▸ **Exercise**
The response must contain every line below in which "AOUT" appears.

▸ **Records for this exercise**
►

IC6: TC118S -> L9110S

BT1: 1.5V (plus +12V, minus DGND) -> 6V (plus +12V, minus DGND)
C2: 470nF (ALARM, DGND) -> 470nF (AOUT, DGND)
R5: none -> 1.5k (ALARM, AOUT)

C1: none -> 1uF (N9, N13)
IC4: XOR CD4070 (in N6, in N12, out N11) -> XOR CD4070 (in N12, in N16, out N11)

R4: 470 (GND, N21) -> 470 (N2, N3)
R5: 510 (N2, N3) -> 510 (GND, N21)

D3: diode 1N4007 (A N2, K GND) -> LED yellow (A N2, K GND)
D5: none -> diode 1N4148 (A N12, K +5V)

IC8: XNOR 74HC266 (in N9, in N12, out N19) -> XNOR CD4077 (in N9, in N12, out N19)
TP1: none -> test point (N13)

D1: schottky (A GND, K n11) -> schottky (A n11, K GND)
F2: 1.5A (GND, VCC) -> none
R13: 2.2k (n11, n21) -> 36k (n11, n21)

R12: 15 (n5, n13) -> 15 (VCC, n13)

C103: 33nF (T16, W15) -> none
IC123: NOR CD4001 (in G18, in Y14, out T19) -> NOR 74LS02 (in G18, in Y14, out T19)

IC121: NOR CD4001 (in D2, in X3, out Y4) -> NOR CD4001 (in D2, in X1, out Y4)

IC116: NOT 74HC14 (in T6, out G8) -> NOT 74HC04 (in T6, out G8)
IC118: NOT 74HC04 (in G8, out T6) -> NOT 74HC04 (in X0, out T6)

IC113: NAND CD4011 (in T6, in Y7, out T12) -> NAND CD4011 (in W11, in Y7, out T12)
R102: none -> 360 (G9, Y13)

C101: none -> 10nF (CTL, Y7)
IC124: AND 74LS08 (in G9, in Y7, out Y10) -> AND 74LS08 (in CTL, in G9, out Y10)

◄

▸ **Answer for the task**
C2: 470nF (ALARM, DGND) -> 470nF (AOUT, DGND)
R5: none -> 1.5k (ALARM, AOUT)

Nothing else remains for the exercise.